## Task requirements
Starting from the line that holds "(307, 116) = (87, 589): none -> yellow pear", print every line through the end of the records, first and last included.
Data for this task section start
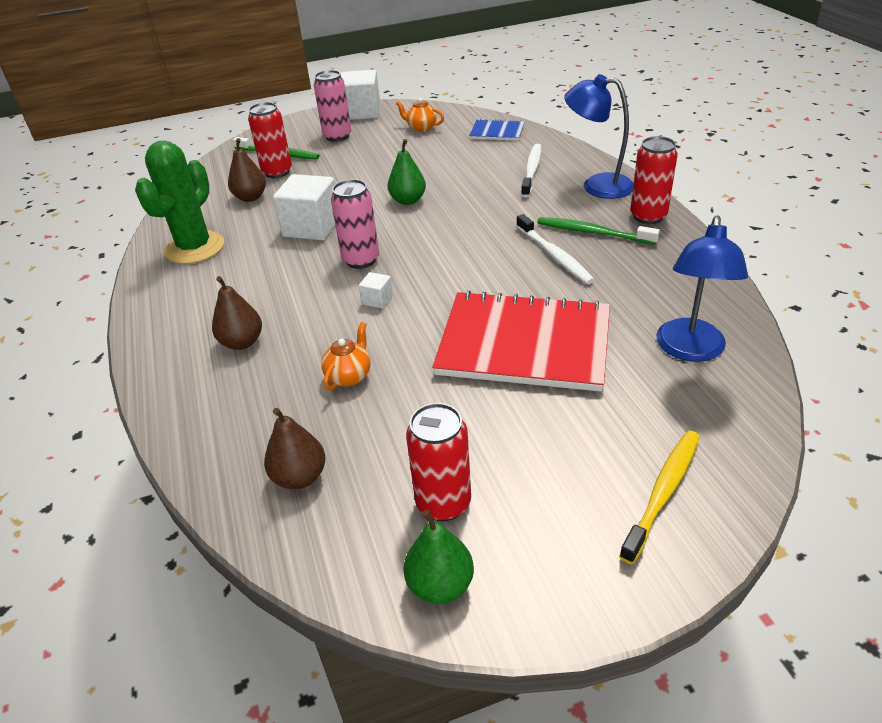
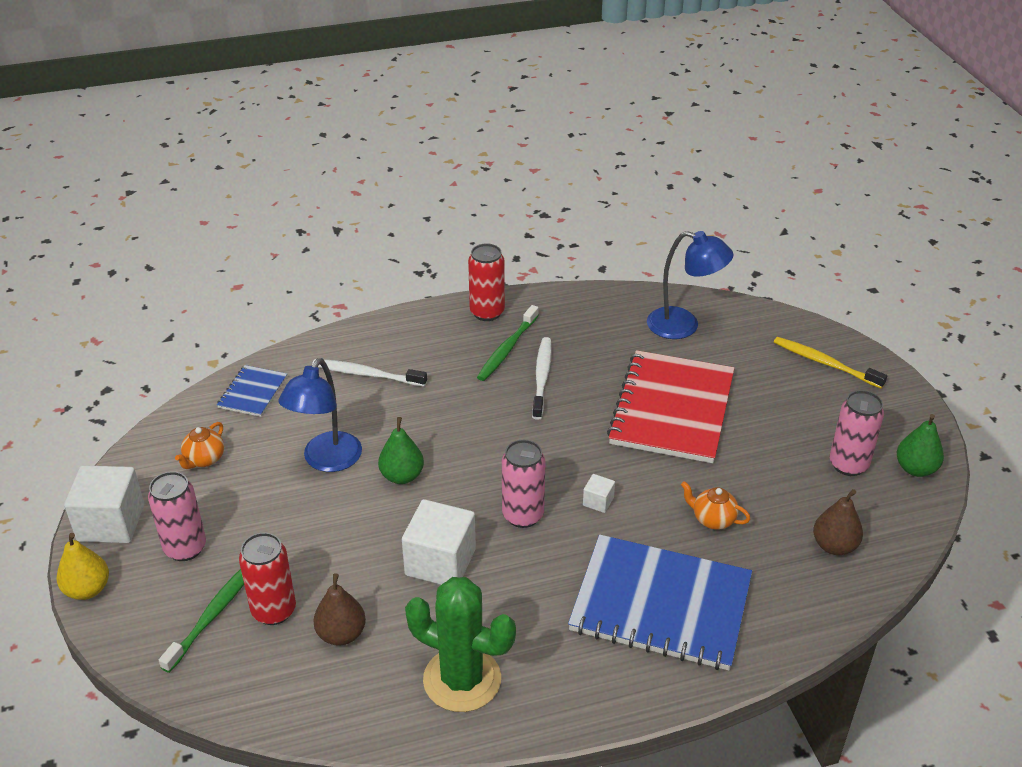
camera: 90 degrees left, 0 degrees up
(242, 342) = (660, 605): brown pear -> blue notebook
(307, 116) = (87, 589): none -> yellow pear
(443, 503) = (848, 464): red can -> pink can
(554, 255) = (542, 377): white toothbrush -> white toothbrush turned 60 degrees counterclockwise
(597, 185) = (417, 334): blue lamp -> blue lamp (326, 461)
Data for this task section end
## Task output
(307, 116) = (87, 589): none -> yellow pear
(443, 503) = (848, 464): red can -> pink can
(554, 255) = (542, 377): white toothbrush -> white toothbrush turned 60 degrees counterclockwise
(597, 185) = (417, 334): blue lamp -> blue lamp (326, 461)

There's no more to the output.